* _WHAT THIS TASK INVOLVES_
Count the lines in the items below that contain the word "coordinate". Reply with that number alone.

* _RECORD EXTRACTS_
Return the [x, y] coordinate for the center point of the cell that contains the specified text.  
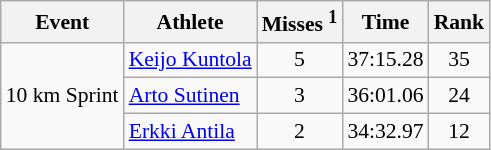
34:32.97 [385, 132]
Misses 1 [300, 22]
36:01.06 [385, 96]
24 [460, 96]
Time [385, 22]
5 [300, 60]
12 [460, 132]
10 km Sprint [62, 96]
Keijo Kuntola [190, 60]
Event [62, 22]
35 [460, 60]
3 [300, 96]
Athlete [190, 22]
Erkki Antila [190, 132]
Rank [460, 22]
37:15.28 [385, 60]
Arto Sutinen [190, 96]
2 [300, 132]
Find where the given text appears and provide that cell's center as [x, y] coordinate. 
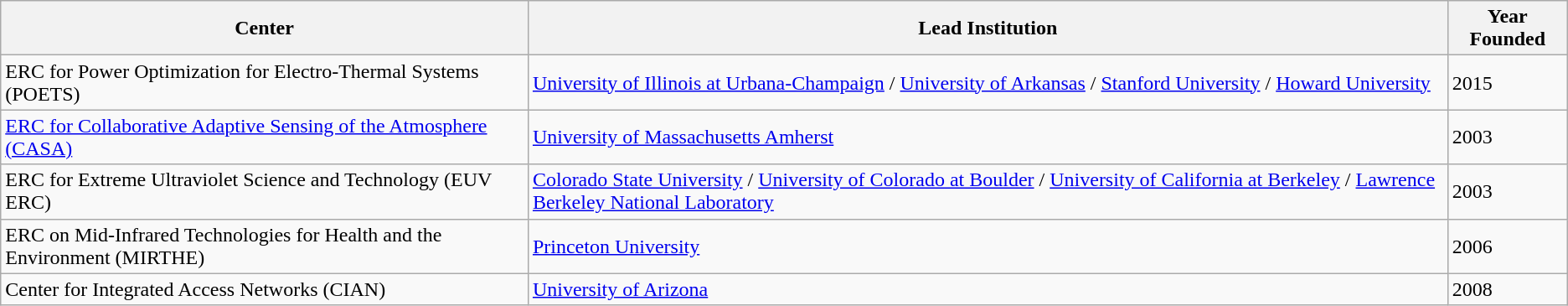
Center for Integrated Access Networks (CIAN) [265, 289]
ERC for Collaborative Adaptive Sensing of the Atmosphere (CASA) [265, 137]
ERC for Power Optimization for Electro-Thermal Systems (POETS) [265, 82]
2008 [1508, 289]
2006 [1508, 246]
Colorado State University / University of Colorado at Boulder / University of California at Berkeley / Lawrence Berkeley National Laboratory [988, 191]
University of Arizona [988, 289]
University of Massachusetts Amherst [988, 137]
University of Illinois at Urbana-Champaign / University of Arkansas / Stanford University / Howard University [988, 82]
ERC for Extreme Ultraviolet Science and Technology (EUV ERC) [265, 191]
ERC on Mid-Infrared Technologies for Health and the Environment (MIRTHE) [265, 246]
Princeton University [988, 246]
Lead Institution [988, 28]
2015 [1508, 82]
Year Founded [1508, 28]
Center [265, 28]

* _TASK RESPONSE_
2